**Task objective**
Which lines in the data below contain the word "none"? Pull each of them out.

*** Begin section ***

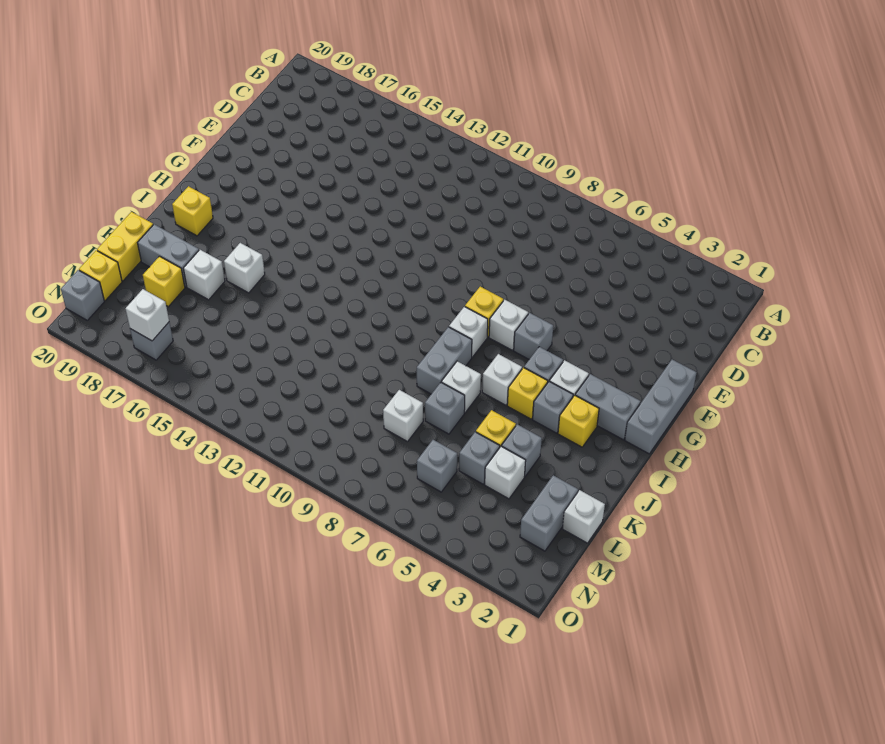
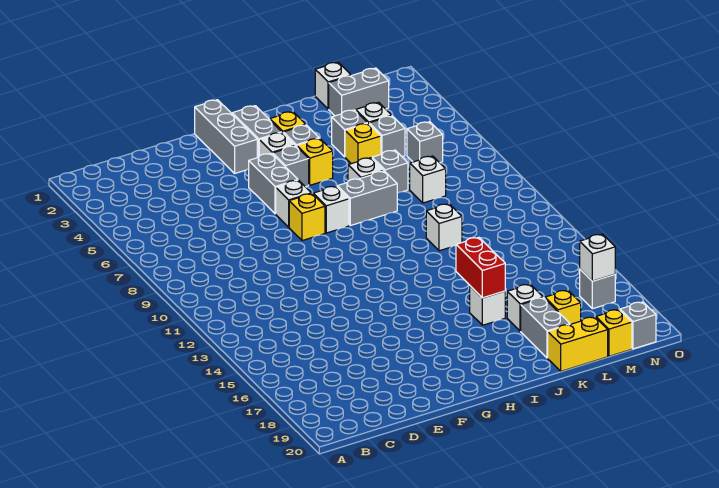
grey brick F1:H1 level 1 -> grey brick G1:G3 level 1
grey brick G6 level 1 -> grey brick G5:G6 level 1
white brick I6 level 1 -> white brick K11 level 1
yellow brick I19 level 1 -> none
none -> red brick J15:J16 level 2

*** End section ***

**Written response**
yellow brick I19 level 1 -> none
none -> red brick J15:J16 level 2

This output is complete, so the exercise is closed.